## [Try it]
Give a faithful, exact copy of all entries, minus the images.

Top of Entries supplied

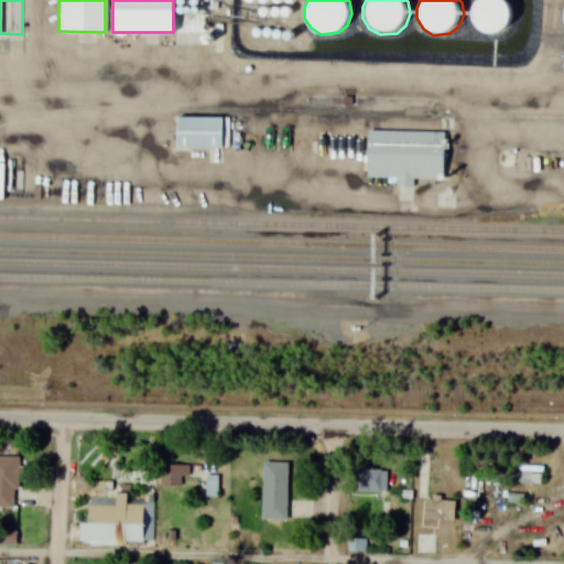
[(474,0),(469,9),(469,19),(476,30),(487,36),(503,34),(512,28),(517,14),(514,3),(511,0),(474,0)]
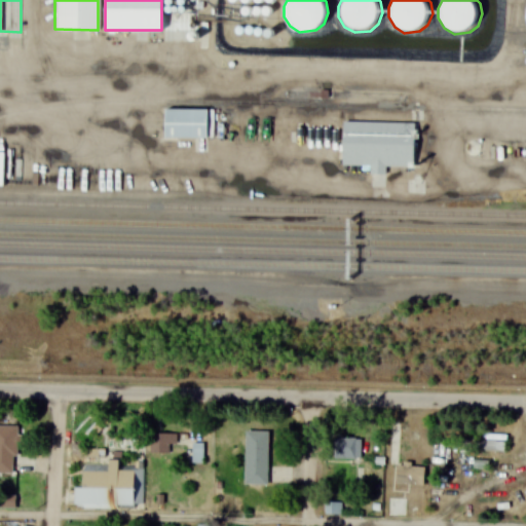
[(163,109),(163,137),(195,138),(195,152),(209,152),(209,138),(213,138),(214,109),(163,109)]
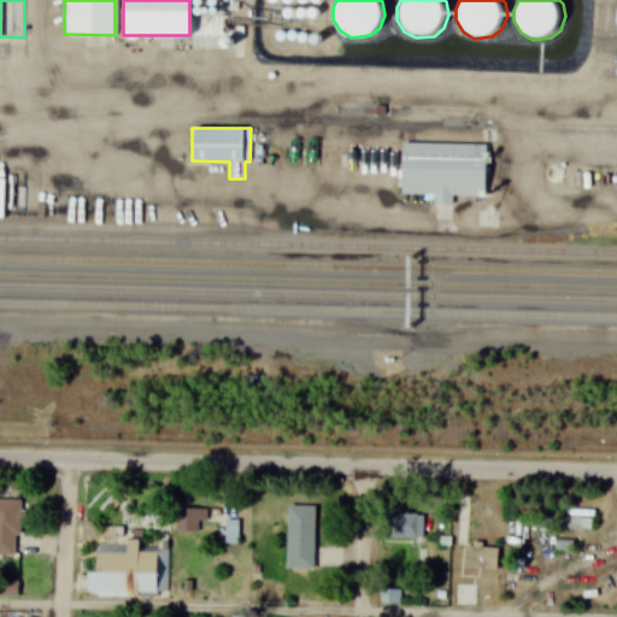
[(401,142),(401,195),(433,194),(434,218),(456,218),(456,197),(486,197),(486,142),(401,142)]
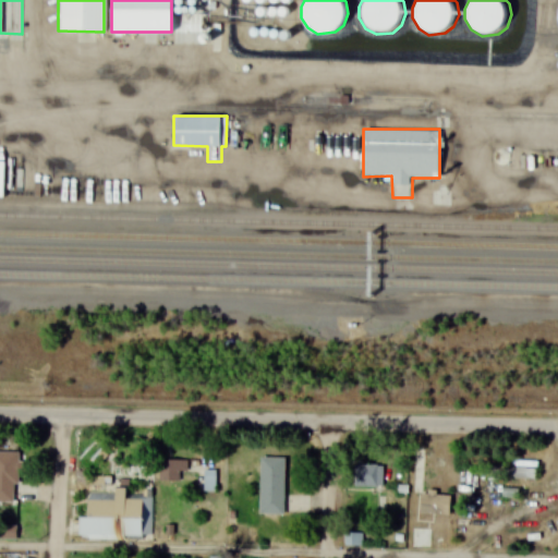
[(0,502),(19,502),(19,451),(0,451),(0,502)]
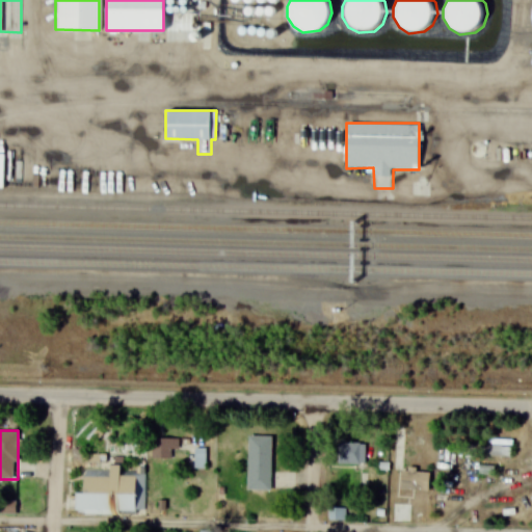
[(270,490),(271,435),(247,435),(247,490),(270,490)]
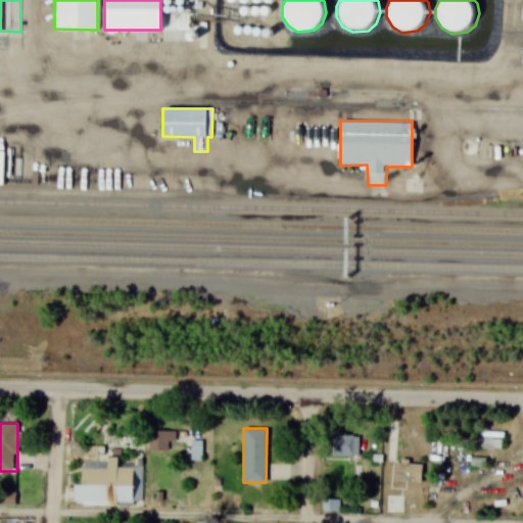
[(149,452),(171,452),(171,443),(177,443),(177,431),(149,431),(149,452)]
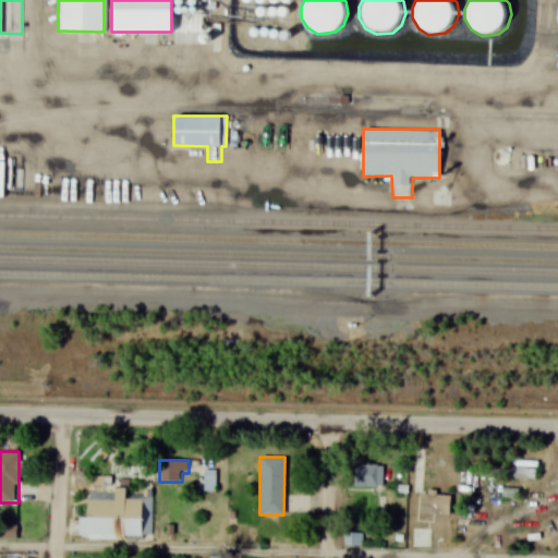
[(383,487),(383,464),(353,464),(353,487),(383,487)]
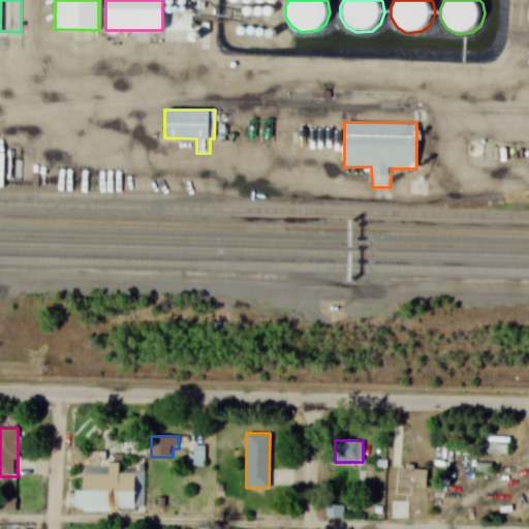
[(462,453),(493,453),(493,442),(462,442),(462,453)]
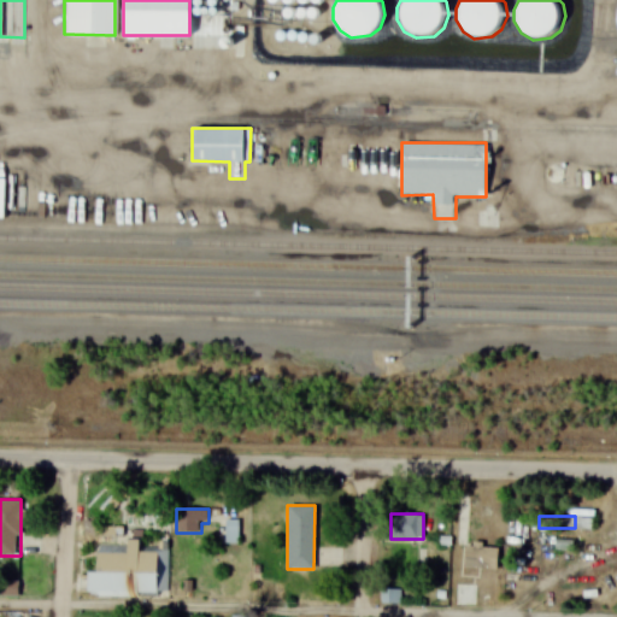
[(239,544),(238,519),(224,521),(225,544),(239,544)]
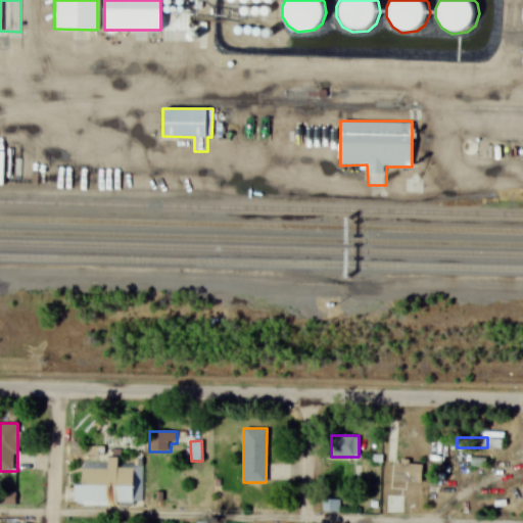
[(142,507),(143,468),(119,467),(119,458),(108,457),(107,468),(83,468),(83,484),(76,484),(75,506),(110,506),(142,507)]
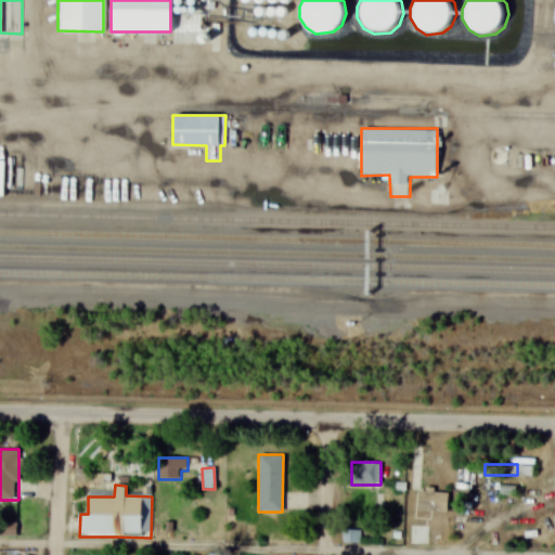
[(417,511),(440,511),(440,490),(417,490),(417,511)]
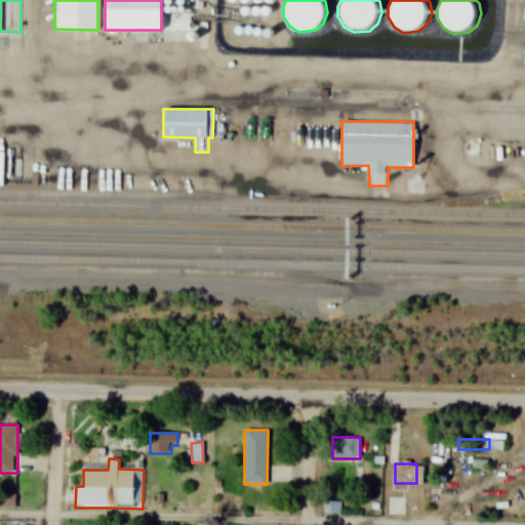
[(404,514),(405,497),(388,497),(387,514),(404,514)]
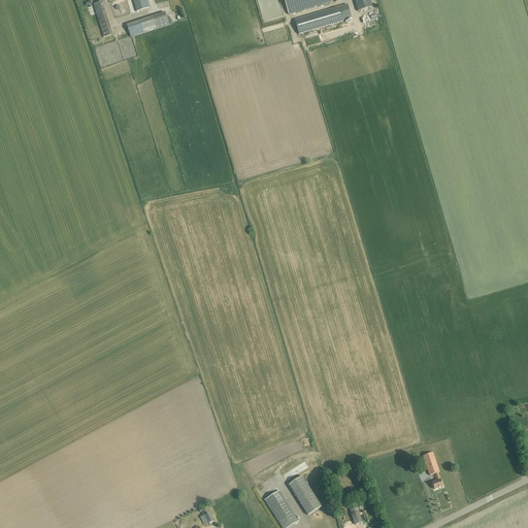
[(133,0),(137,11),(150,8),(146,0),(133,0)]
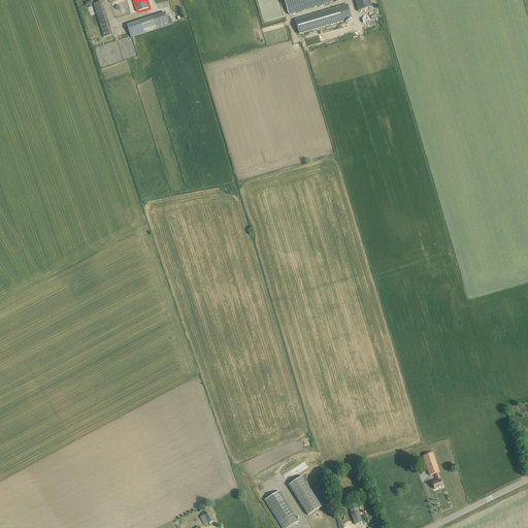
[(328,0),(284,0),(289,14),(329,3),(328,0)]
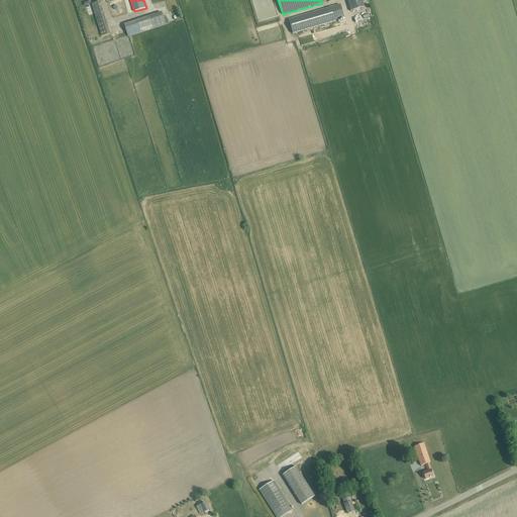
[(347,0),(351,12),(365,8),(362,0),(347,0)]
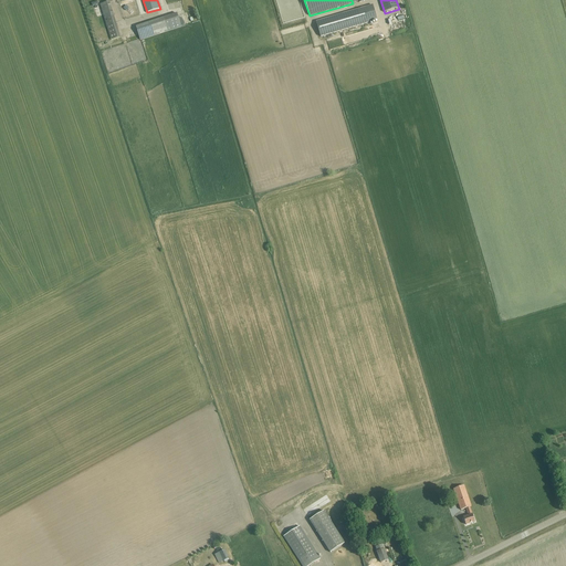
[(109,3),(101,6),(112,41),(121,38),(109,3)]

Bottom of Entries supplied

## [Task result]
[(474,0),(469,9),(469,19),(476,30),(487,36),(503,34),(512,28),(517,14),(514,3),(511,0),(474,0)]
[(163,109),(163,137),(195,138),(195,152),(209,152),(209,138),(213,138),(214,109),(163,109)]
[(401,142),(401,195),(433,194),(434,218),(456,218),(456,197),(486,197),(486,142),(401,142)]
[(0,502),(19,502),(19,451),(0,451),(0,502)]
[(270,490),(271,435),(247,435),(247,490),(270,490)]
[(149,452),(171,452),(171,443),(177,443),(177,431),(149,431),(149,452)]
[(383,487),(383,464),(353,464),(353,487),(383,487)]
[(462,453),(493,453),(493,442),(462,442),(462,453)]
[(239,544),(238,519),(224,521),(225,544),(239,544)]
[(142,507),(143,468),(119,467),(119,458),(108,457),(107,468),(83,468),(83,484),(76,484),(75,506),(110,506),(142,507)]
[(417,511),(440,511),(440,490),(417,490),(417,511)]
[(404,514),(405,497),(388,497),(387,514),(404,514)]
[(133,0),(137,11),(150,8),(146,0),(133,0)]
[(328,0),(284,0),(289,14),(329,3),(328,0)]
[(347,0),(351,12),(365,8),(362,0),(347,0)]
[(109,3),(101,6),(112,41),(121,38),(109,3)]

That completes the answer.